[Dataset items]
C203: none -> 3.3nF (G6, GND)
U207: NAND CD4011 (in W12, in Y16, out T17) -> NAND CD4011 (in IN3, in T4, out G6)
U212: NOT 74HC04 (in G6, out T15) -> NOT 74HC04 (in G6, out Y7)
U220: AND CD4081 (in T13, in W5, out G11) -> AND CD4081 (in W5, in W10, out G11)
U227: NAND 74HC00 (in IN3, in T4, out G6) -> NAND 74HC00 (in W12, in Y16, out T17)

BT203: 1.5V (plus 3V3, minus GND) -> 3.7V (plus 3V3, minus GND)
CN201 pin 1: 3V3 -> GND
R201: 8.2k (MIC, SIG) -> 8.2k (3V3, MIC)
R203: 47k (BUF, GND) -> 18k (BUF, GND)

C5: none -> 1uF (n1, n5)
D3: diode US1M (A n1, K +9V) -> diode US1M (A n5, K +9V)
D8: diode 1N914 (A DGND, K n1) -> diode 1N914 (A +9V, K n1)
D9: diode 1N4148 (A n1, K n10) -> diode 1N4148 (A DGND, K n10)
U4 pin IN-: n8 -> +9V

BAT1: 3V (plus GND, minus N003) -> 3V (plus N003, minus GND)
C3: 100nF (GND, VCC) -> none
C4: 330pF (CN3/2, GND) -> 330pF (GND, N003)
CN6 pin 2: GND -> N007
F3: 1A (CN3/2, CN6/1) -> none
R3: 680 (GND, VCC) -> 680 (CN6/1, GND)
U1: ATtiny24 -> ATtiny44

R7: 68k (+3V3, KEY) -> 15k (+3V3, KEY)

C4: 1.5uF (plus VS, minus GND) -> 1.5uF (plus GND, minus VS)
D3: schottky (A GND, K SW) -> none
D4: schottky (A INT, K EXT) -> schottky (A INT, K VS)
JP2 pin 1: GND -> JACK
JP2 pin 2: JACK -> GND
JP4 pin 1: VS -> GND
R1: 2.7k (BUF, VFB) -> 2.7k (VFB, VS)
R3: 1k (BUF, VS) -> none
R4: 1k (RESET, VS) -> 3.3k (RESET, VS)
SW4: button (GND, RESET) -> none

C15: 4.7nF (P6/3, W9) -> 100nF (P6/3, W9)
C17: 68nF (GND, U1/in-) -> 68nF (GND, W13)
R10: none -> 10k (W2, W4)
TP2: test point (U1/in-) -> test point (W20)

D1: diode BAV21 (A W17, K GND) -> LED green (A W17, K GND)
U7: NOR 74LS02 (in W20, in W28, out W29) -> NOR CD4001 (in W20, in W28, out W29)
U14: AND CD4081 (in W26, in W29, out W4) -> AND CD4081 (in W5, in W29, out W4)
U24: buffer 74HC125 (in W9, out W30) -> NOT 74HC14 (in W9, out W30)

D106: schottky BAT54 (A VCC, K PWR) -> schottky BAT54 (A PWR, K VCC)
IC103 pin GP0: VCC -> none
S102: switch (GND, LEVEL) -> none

◆ **EXERCISE**
A word-for-word transcription of all the data is needed.

◆ **RESULT BELOW**
C203: none -> 3.3nF (G6, GND)
U207: NAND CD4011 (in W12, in Y16, out T17) -> NAND CD4011 (in IN3, in T4, out G6)
U212: NOT 74HC04 (in G6, out T15) -> NOT 74HC04 (in G6, out Y7)
U220: AND CD4081 (in T13, in W5, out G11) -> AND CD4081 (in W5, in W10, out G11)
U227: NAND 74HC00 (in IN3, in T4, out G6) -> NAND 74HC00 (in W12, in Y16, out T17)

BT203: 1.5V (plus 3V3, minus GND) -> 3.7V (plus 3V3, minus GND)
CN201 pin 1: 3V3 -> GND
R201: 8.2k (MIC, SIG) -> 8.2k (3V3, MIC)
R203: 47k (BUF, GND) -> 18k (BUF, GND)

C5: none -> 1uF (n1, n5)
D3: diode US1M (A n1, K +9V) -> diode US1M (A n5, K +9V)
D8: diode 1N914 (A DGND, K n1) -> diode 1N914 (A +9V, K n1)
D9: diode 1N4148 (A n1, K n10) -> diode 1N4148 (A DGND, K n10)
U4 pin IN-: n8 -> +9V

BAT1: 3V (plus GND, minus N003) -> 3V (plus N003, minus GND)
C3: 100nF (GND, VCC) -> none
C4: 330pF (CN3/2, GND) -> 330pF (GND, N003)
CN6 pin 2: GND -> N007
F3: 1A (CN3/2, CN6/1) -> none
R3: 680 (GND, VCC) -> 680 (CN6/1, GND)
U1: ATtiny24 -> ATtiny44

R7: 68k (+3V3, KEY) -> 15k (+3V3, KEY)

C4: 1.5uF (plus VS, minus GND) -> 1.5uF (plus GND, minus VS)
D3: schottky (A GND, K SW) -> none
D4: schottky (A INT, K EXT) -> schottky (A INT, K VS)
JP2 pin 1: GND -> JACK
JP2 pin 2: JACK -> GND
JP4 pin 1: VS -> GND
R1: 2.7k (BUF, VFB) -> 2.7k (VFB, VS)
R3: 1k (BUF, VS) -> none
R4: 1k (RESET, VS) -> 3.3k (RESET, VS)
SW4: button (GND, RESET) -> none

C15: 4.7nF (P6/3, W9) -> 100nF (P6/3, W9)
C17: 68nF (GND, U1/in-) -> 68nF (GND, W13)
R10: none -> 10k (W2, W4)
TP2: test point (U1/in-) -> test point (W20)

D1: diode BAV21 (A W17, K GND) -> LED green (A W17, K GND)
U7: NOR 74LS02 (in W20, in W28, out W29) -> NOR CD4001 (in W20, in W28, out W29)
U14: AND CD4081 (in W26, in W29, out W4) -> AND CD4081 (in W5, in W29, out W4)
U24: buffer 74HC125 (in W9, out W30) -> NOT 74HC14 (in W9, out W30)

D106: schottky BAT54 (A VCC, K PWR) -> schottky BAT54 (A PWR, K VCC)
IC103 pin GP0: VCC -> none
S102: switch (GND, LEVEL) -> none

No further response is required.